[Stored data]
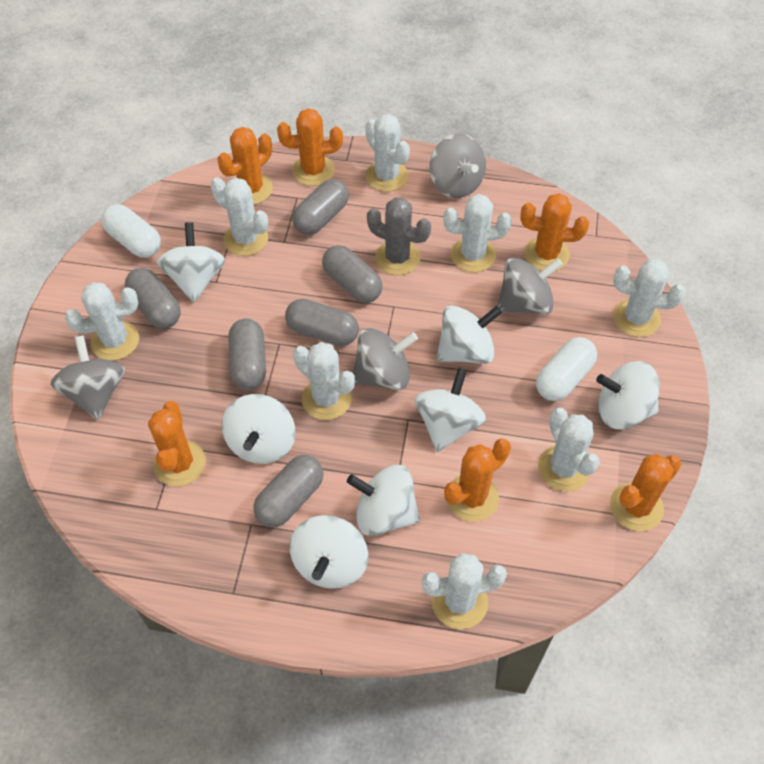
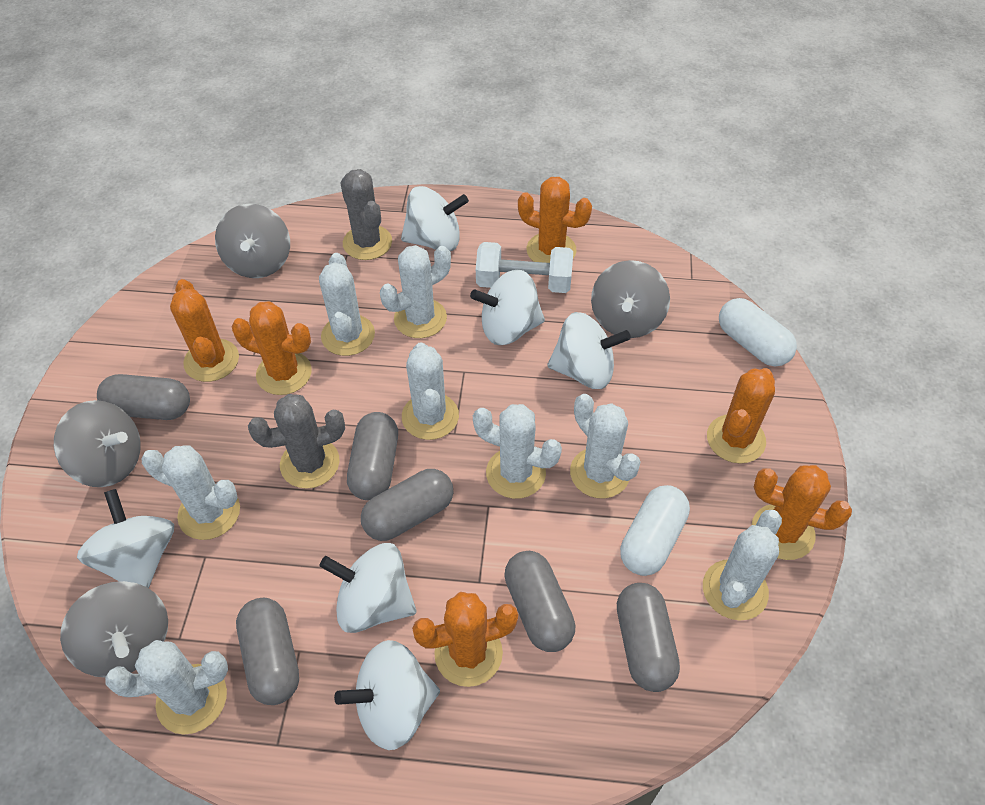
grey cactus: 1 -> 2
white dumbbell: 0 -> 1
white spinning top: 7 -> 6

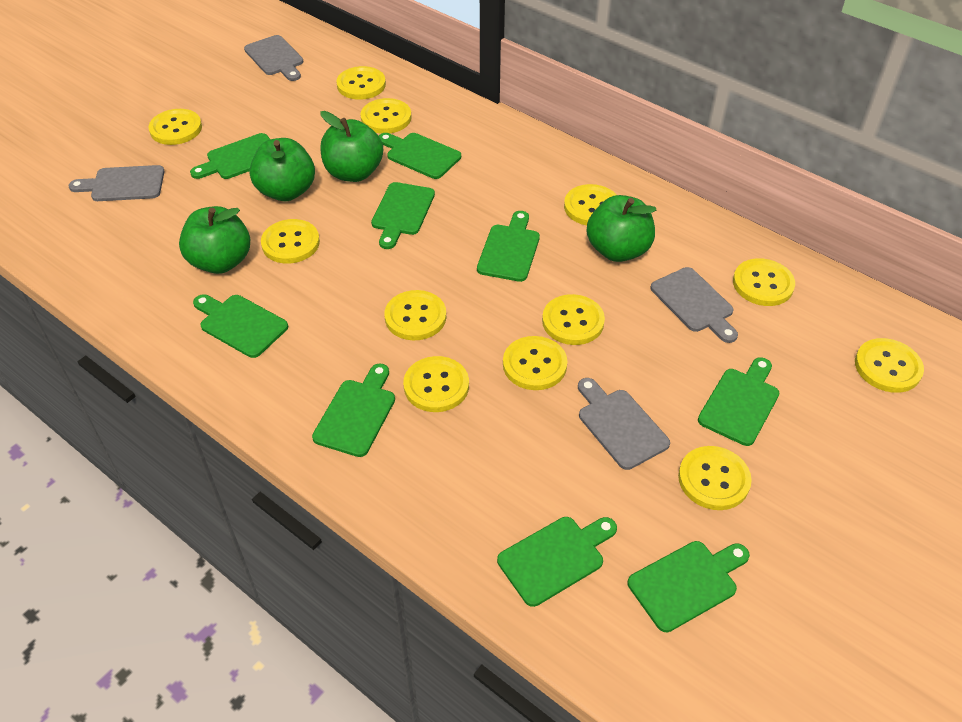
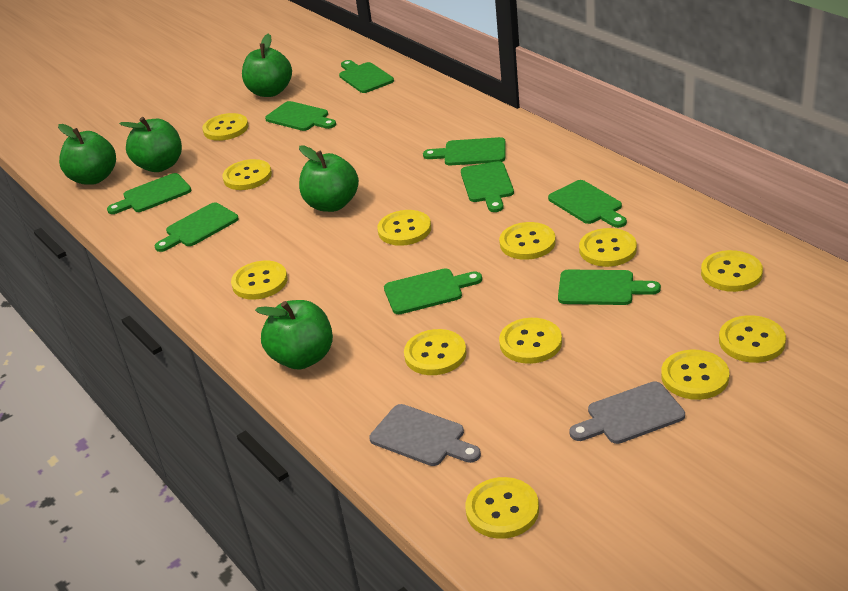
green apple: 4 -> 5
grey cutting board: 4 -> 2

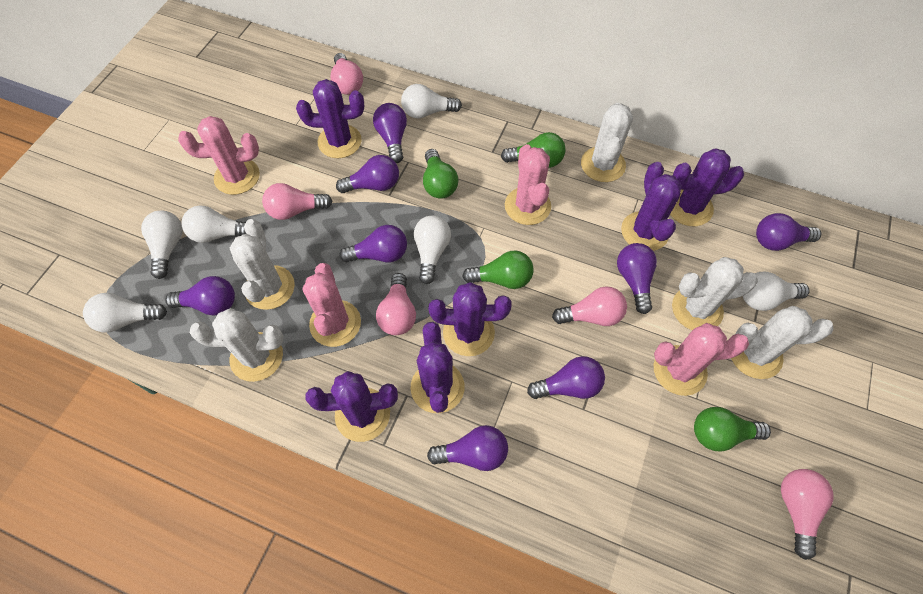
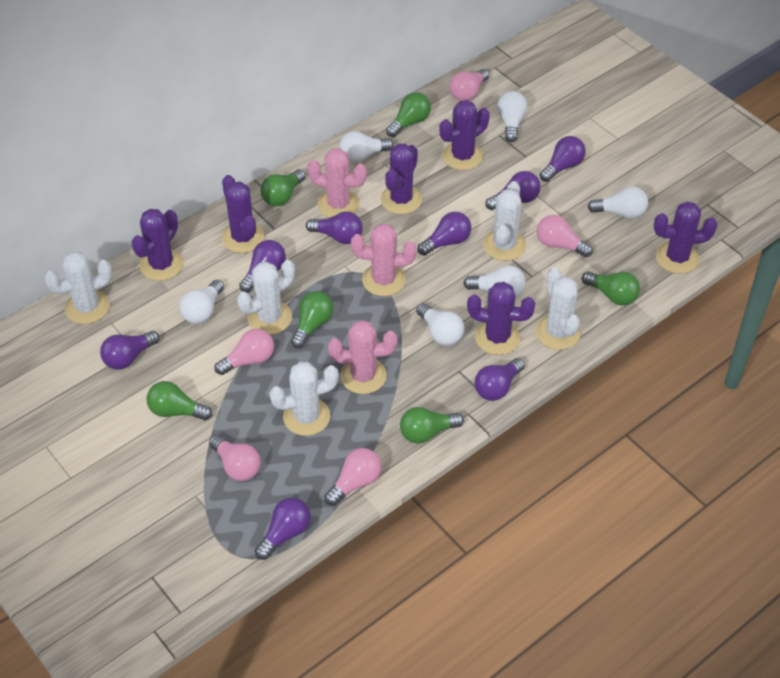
green light bulb: 4 -> 6
pink cactus: 4 -> 3

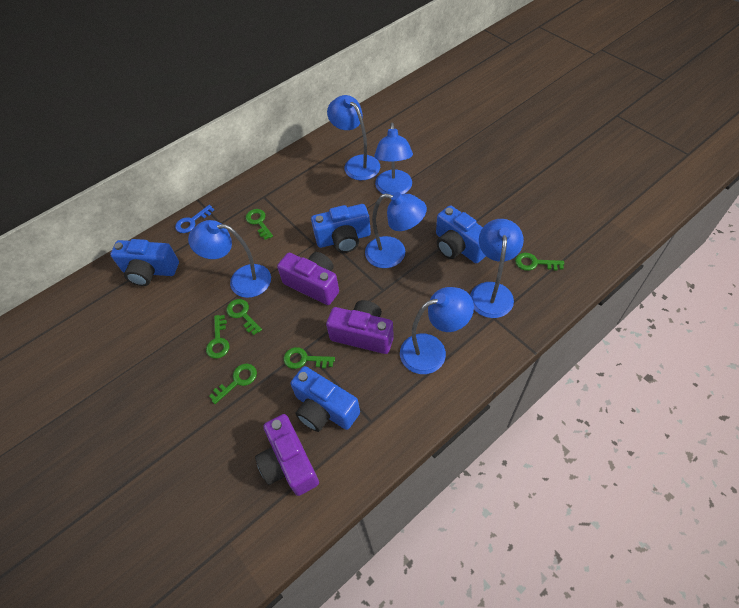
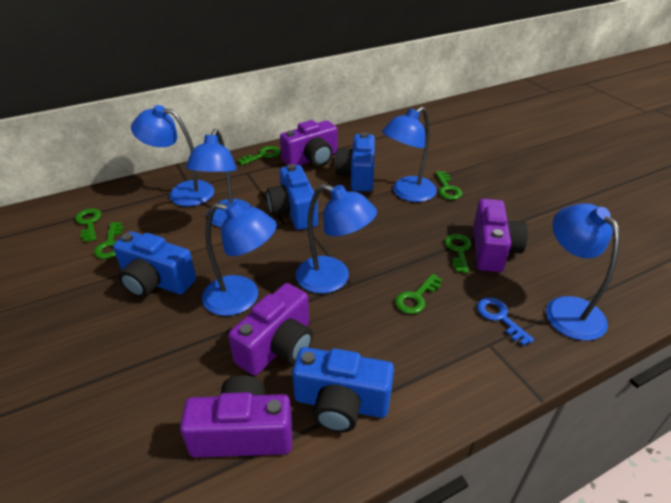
purple camera: 3 -> 4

■ **What you will do**
Leave the pictures aside and give every entry above again word for word.

■ **Exercise solution**
grey cactus: 1 -> 2
white dumbbell: 0 -> 1
white spinning top: 7 -> 6

green apple: 4 -> 5
grey cutting board: 4 -> 2

green light bulb: 4 -> 6
pink cactus: 4 -> 3

purple camera: 3 -> 4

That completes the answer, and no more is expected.